→ **The problem**: Only text is carried over. Reproduce the entries below exactly.
--- Record extracts Enclosed Below ---
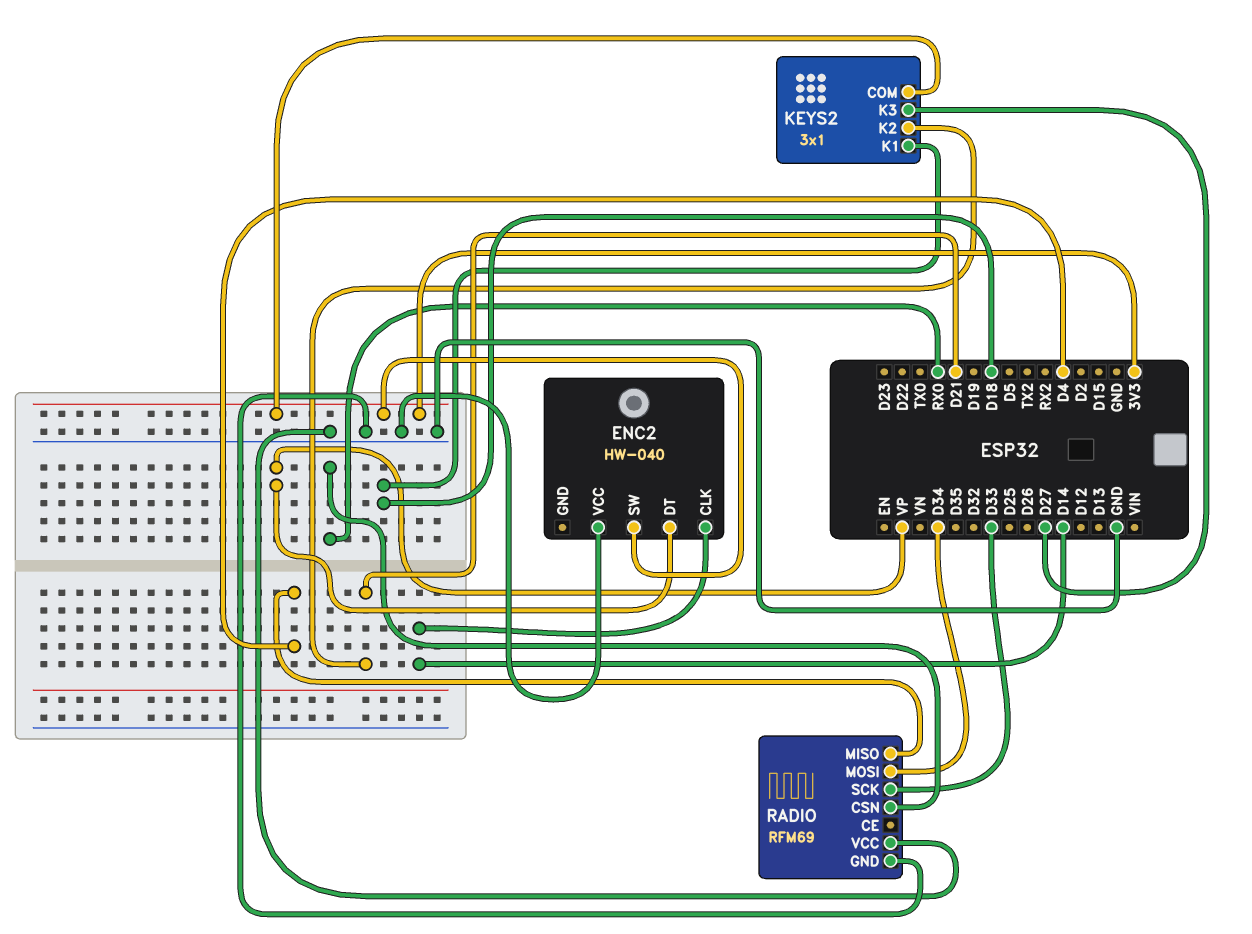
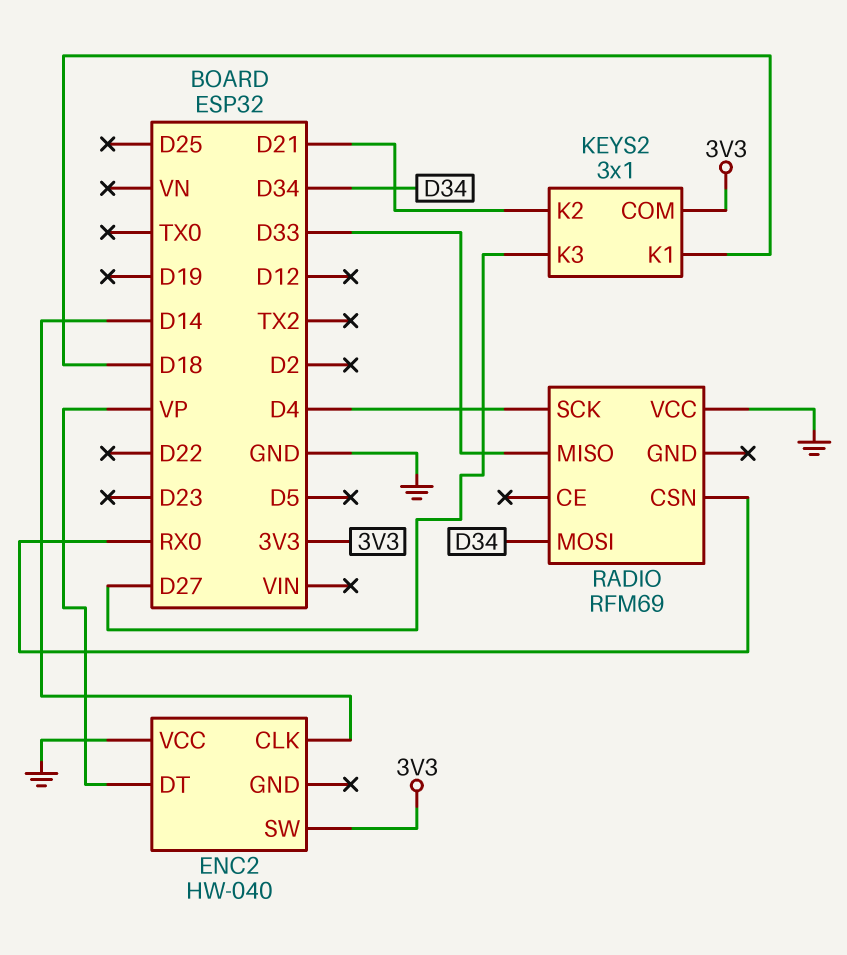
RADIO pin GND: GND -> none
RADIO pin MISO: D4 -> D33
RADIO pin SCK: D33 -> D4

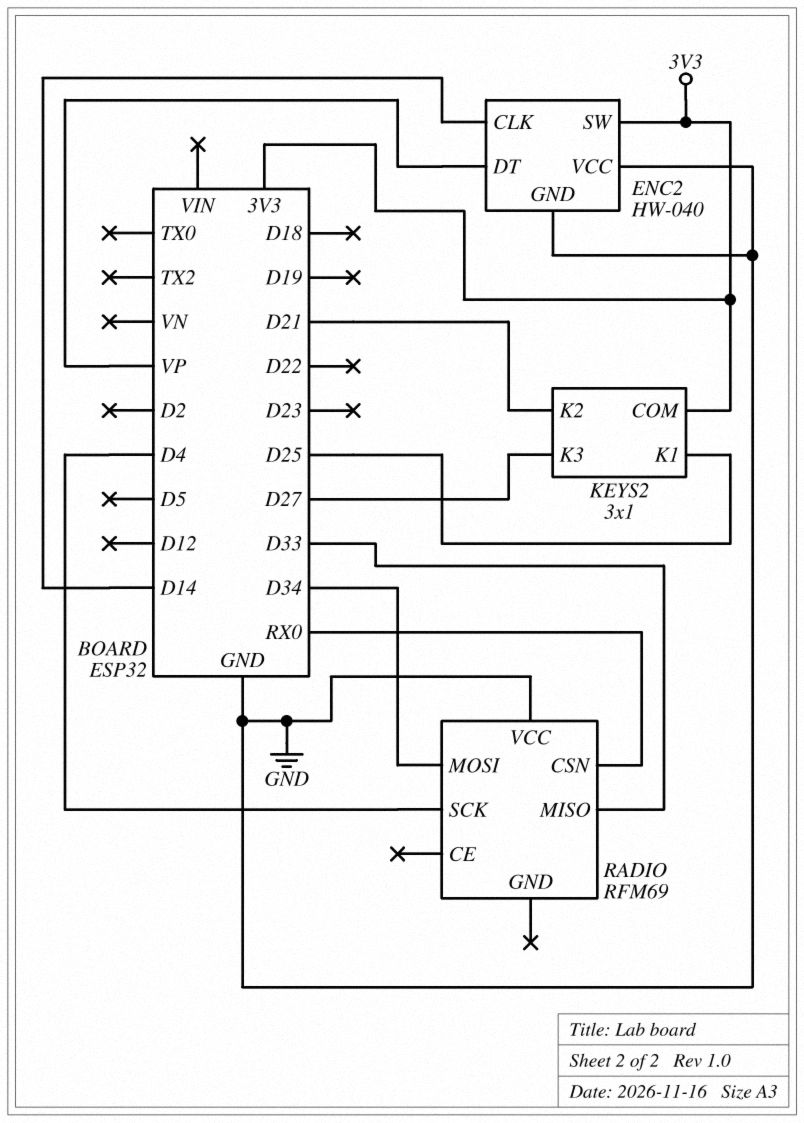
ENC2 pin GND: none -> GND
KEYS2 pin K1: D18 -> D25

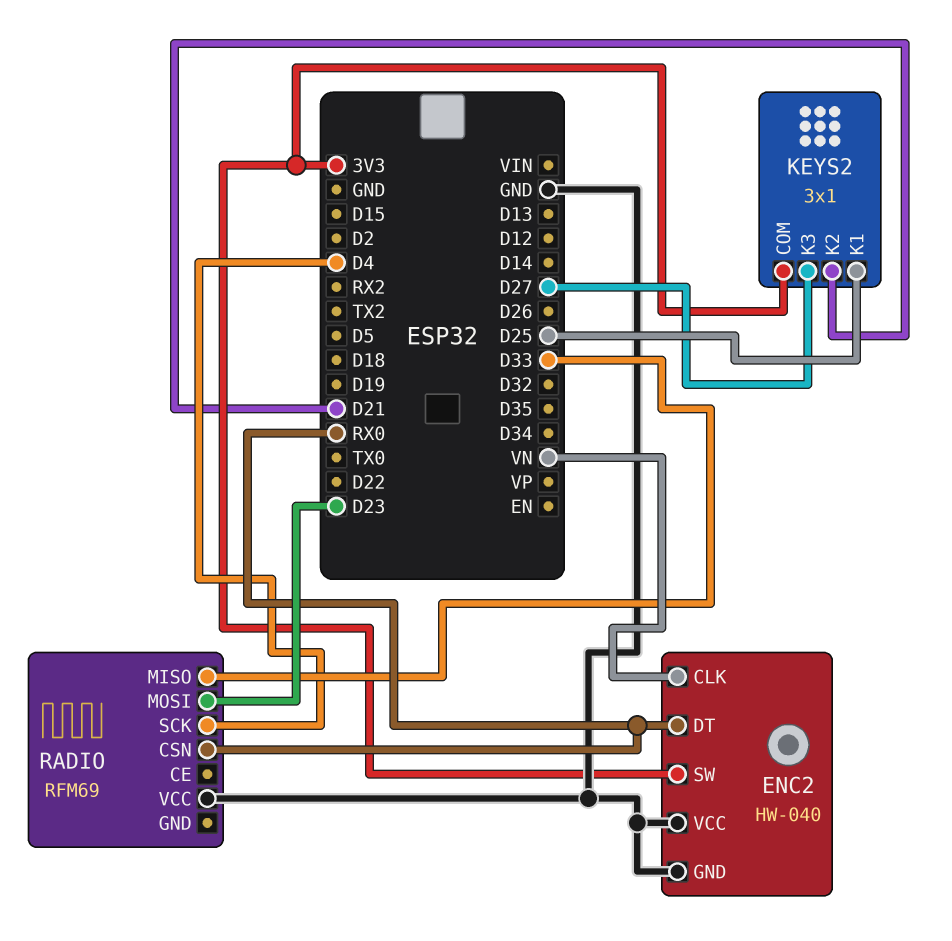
ENC2 pin CLK: D14 -> VN
ENC2 pin DT: VP -> RX0
RADIO pin MOSI: D34 -> D23

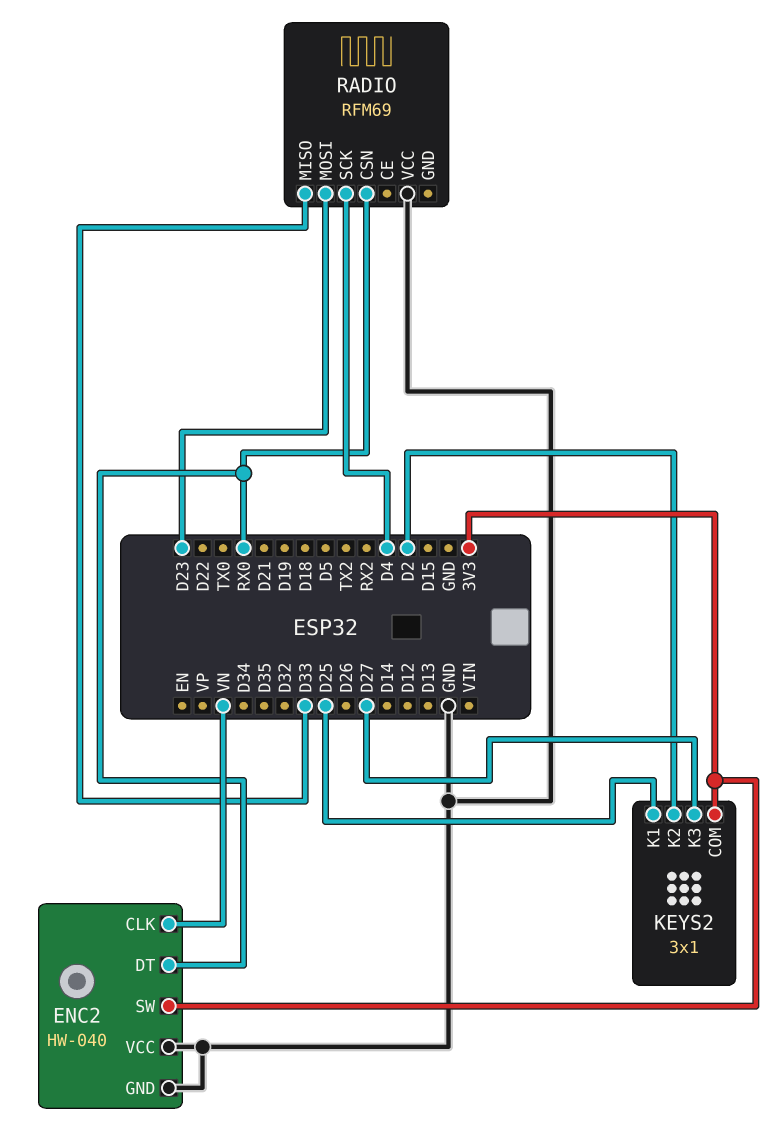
KEYS2 pin K2: D21 -> D2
--- End of Enclosed Record extracts ---
→ **Response to the task**:
RADIO pin GND: GND -> none
RADIO pin MISO: D4 -> D33
RADIO pin SCK: D33 -> D4

ENC2 pin GND: none -> GND
KEYS2 pin K1: D18 -> D25

ENC2 pin CLK: D14 -> VN
ENC2 pin DT: VP -> RX0
RADIO pin MOSI: D34 -> D23

KEYS2 pin K2: D21 -> D2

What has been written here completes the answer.